- Work instruction
I need each line of the entries below that includes the string "grey".

- Entries provided

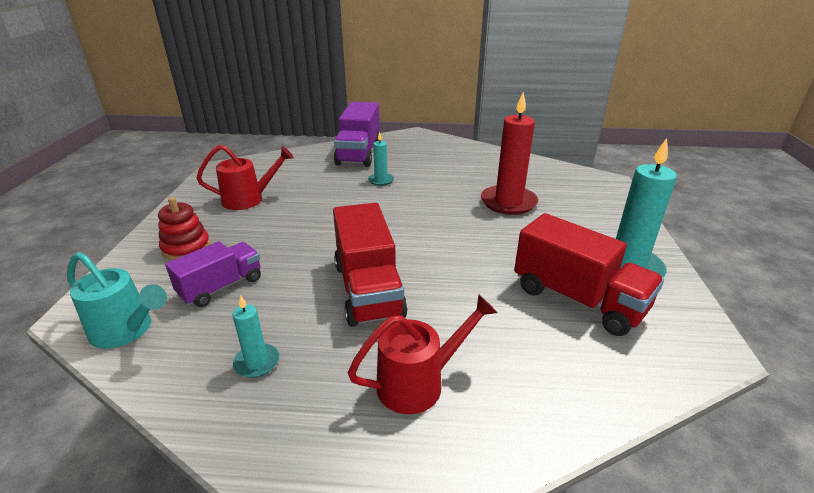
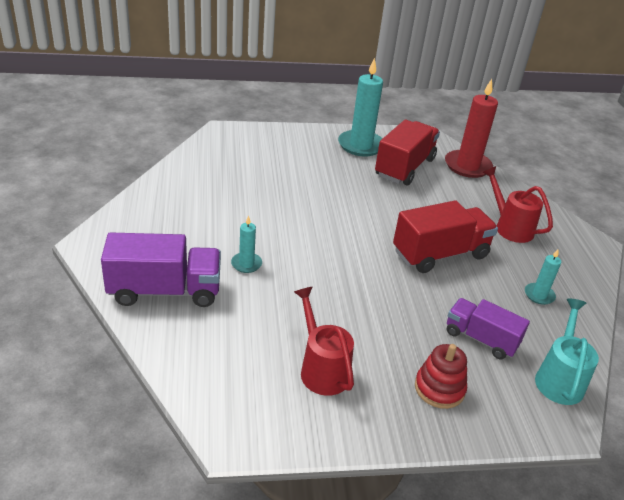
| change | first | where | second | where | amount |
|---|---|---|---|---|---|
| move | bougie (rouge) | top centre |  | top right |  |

==

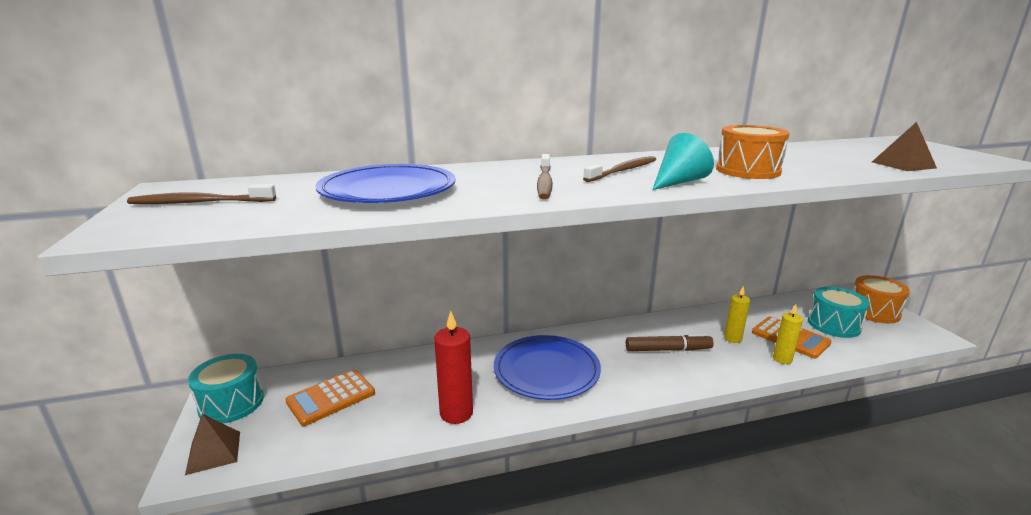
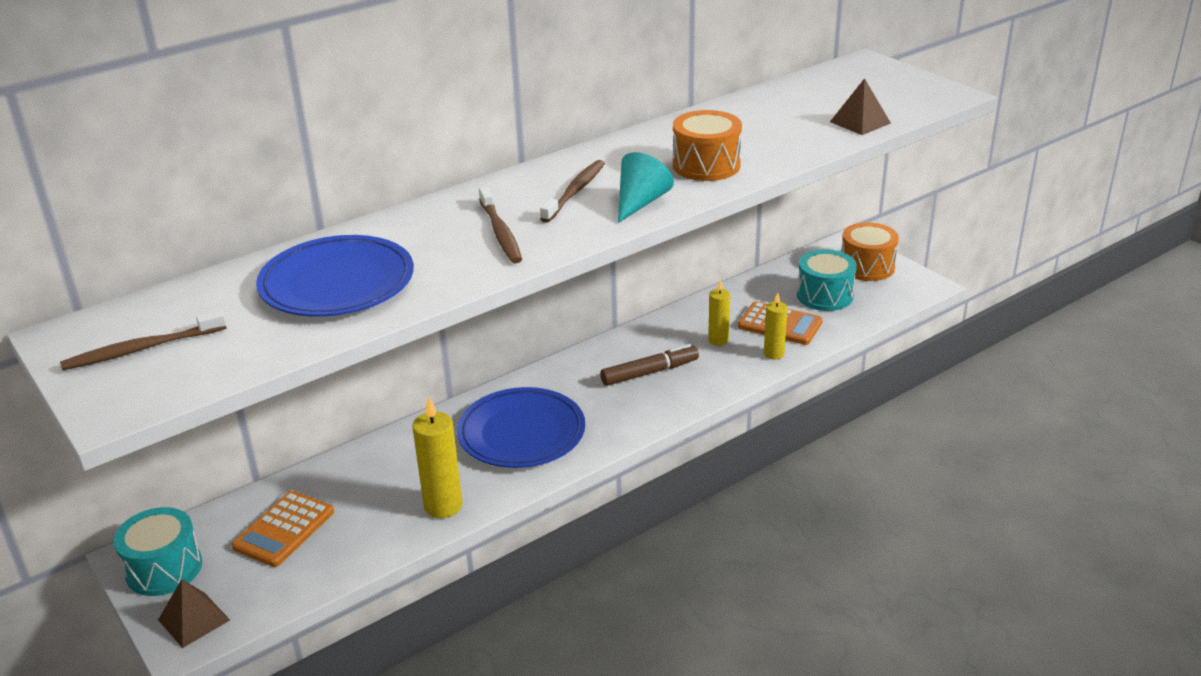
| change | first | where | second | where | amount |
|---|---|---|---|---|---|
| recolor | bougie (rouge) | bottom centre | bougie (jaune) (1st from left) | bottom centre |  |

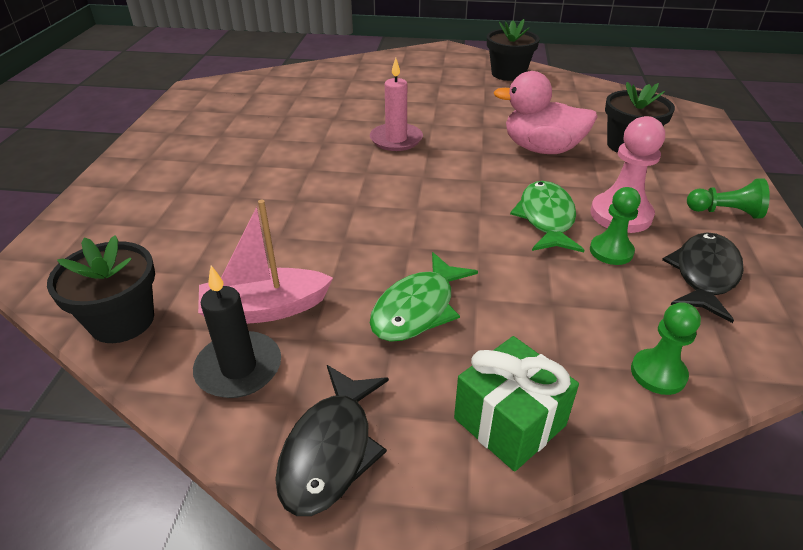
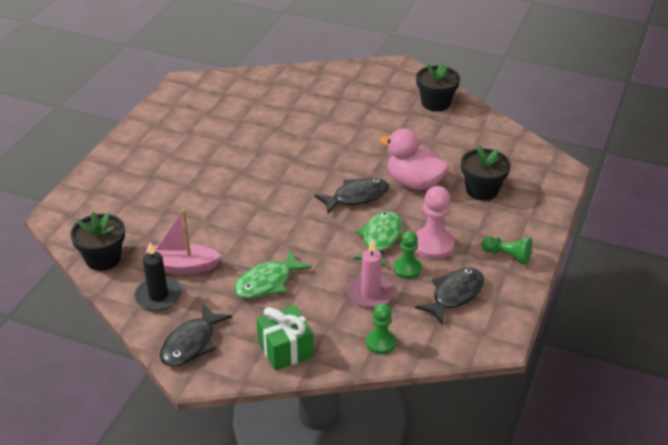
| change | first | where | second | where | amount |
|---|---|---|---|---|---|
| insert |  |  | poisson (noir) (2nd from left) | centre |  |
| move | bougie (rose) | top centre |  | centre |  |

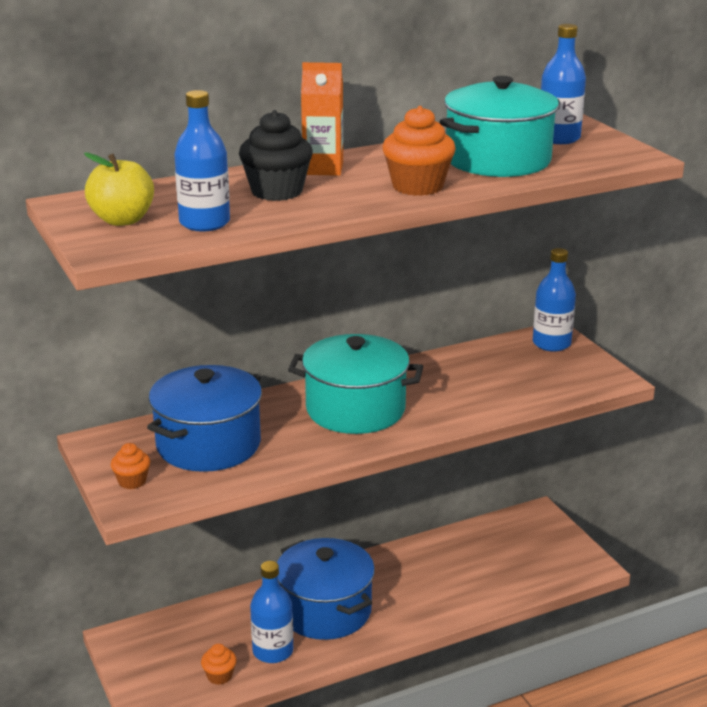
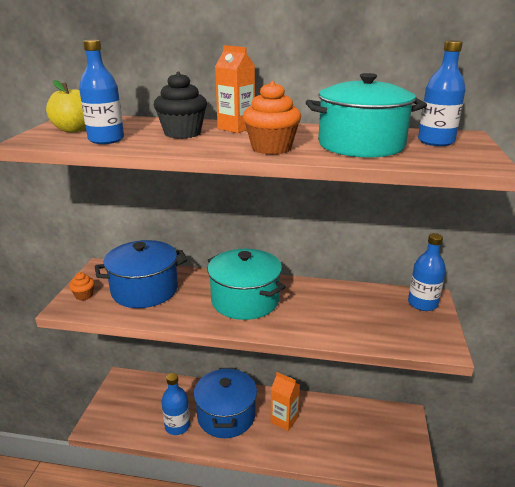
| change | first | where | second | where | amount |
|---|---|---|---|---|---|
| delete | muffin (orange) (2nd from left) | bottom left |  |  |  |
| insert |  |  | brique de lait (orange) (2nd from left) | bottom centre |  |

---

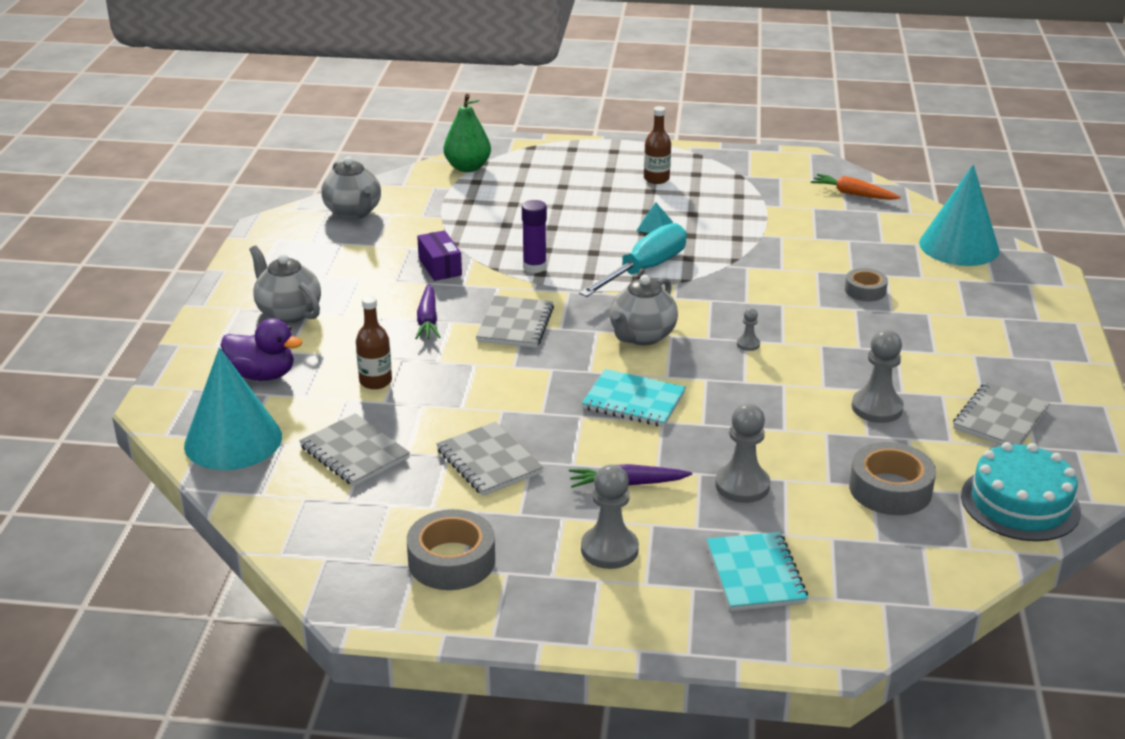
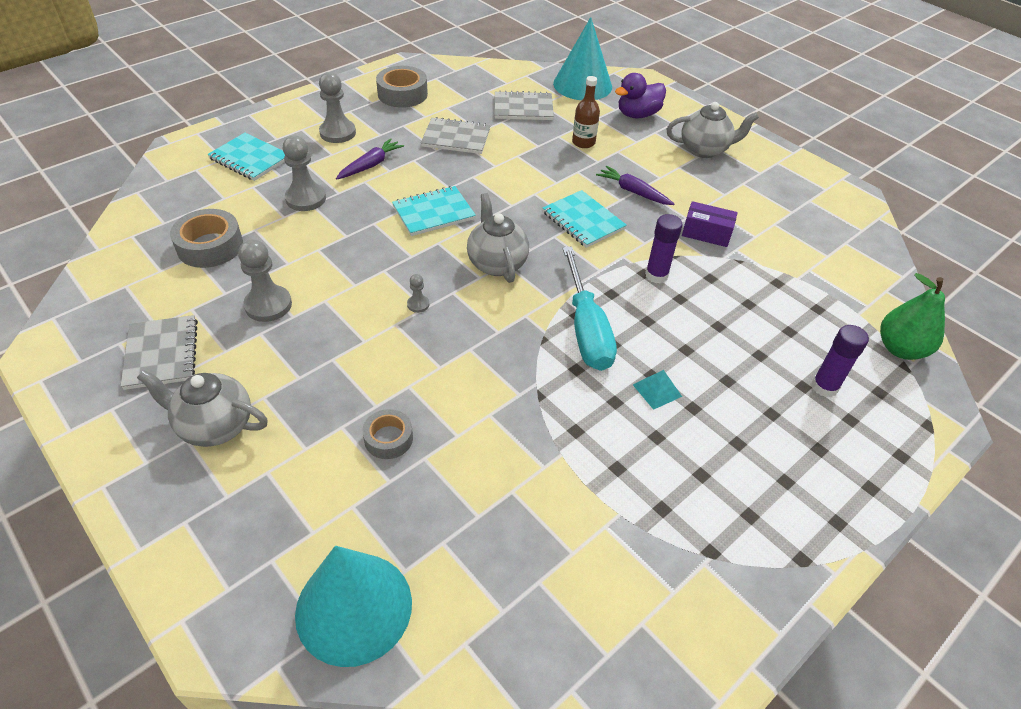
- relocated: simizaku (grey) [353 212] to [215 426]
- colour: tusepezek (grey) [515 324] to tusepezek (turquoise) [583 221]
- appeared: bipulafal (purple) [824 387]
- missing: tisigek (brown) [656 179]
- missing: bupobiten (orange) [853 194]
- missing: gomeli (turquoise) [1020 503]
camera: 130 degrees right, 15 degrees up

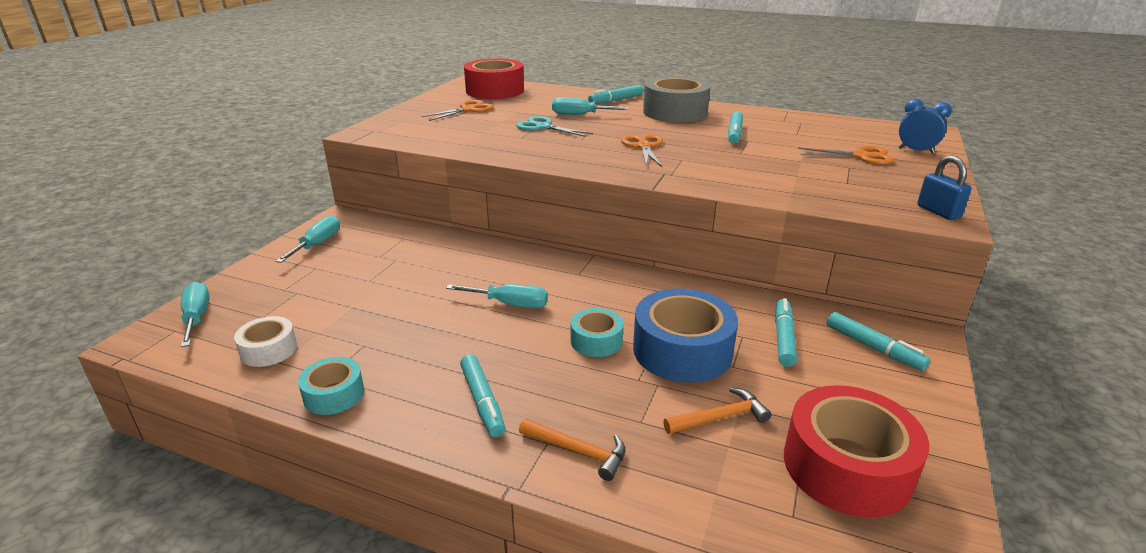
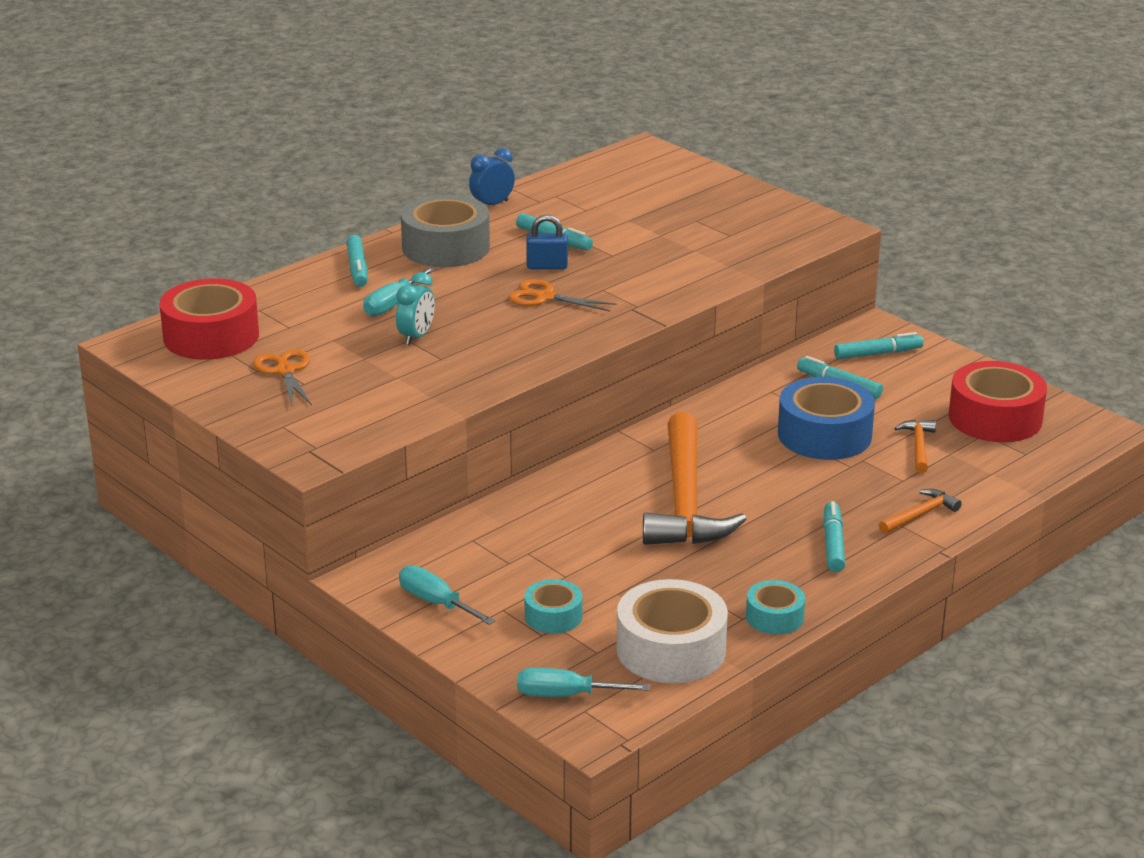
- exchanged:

- Task solution
- relocated: simizaku (grey) [353 212] to [215 426]
- colour: tusepezek (grey) [515 324] to tusepezek (turquoise) [583 221]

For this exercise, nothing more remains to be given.